Segment Start: Source data

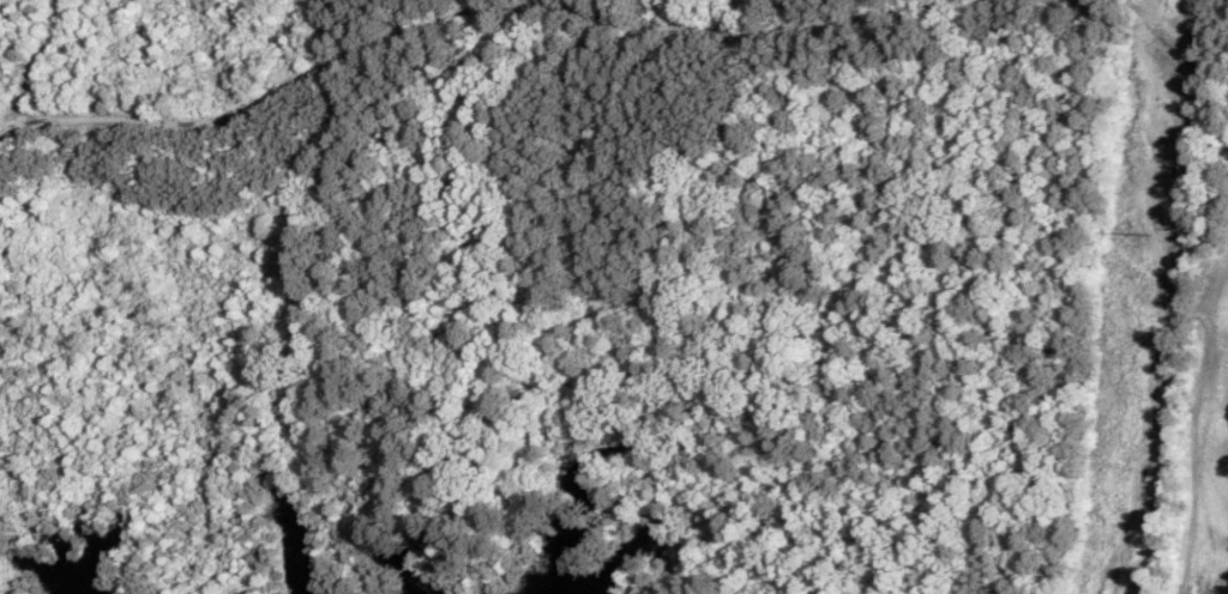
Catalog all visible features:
road: (463, 12)
road: (1135, 14)
road: (1162, 285)

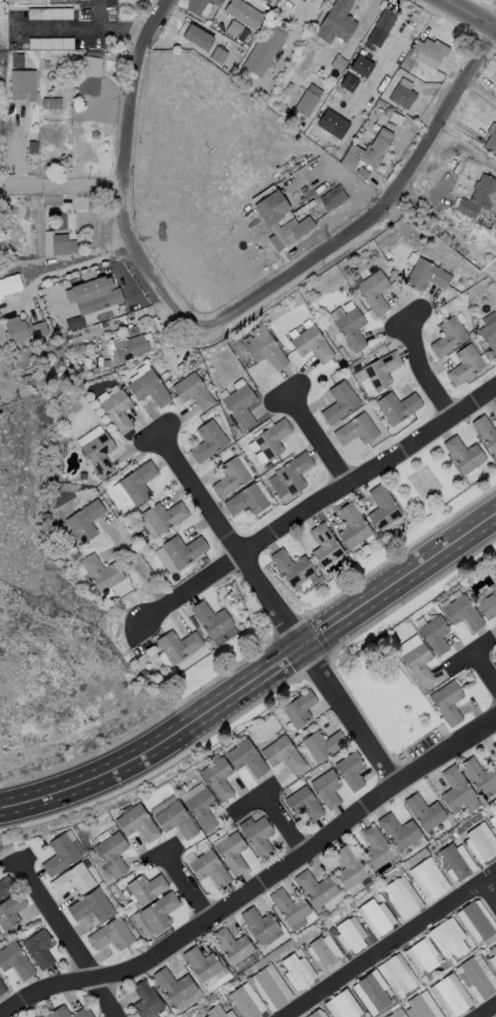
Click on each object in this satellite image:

Segment End: Source data

Problem ▸ Please repeat each record above precisely, with the pictures left out.

Result for this exercise ▸
Catalog all visible features:
road: (463, 12)
road: (1135, 14)
road: (1162, 285)

Click on each object in this satellite image:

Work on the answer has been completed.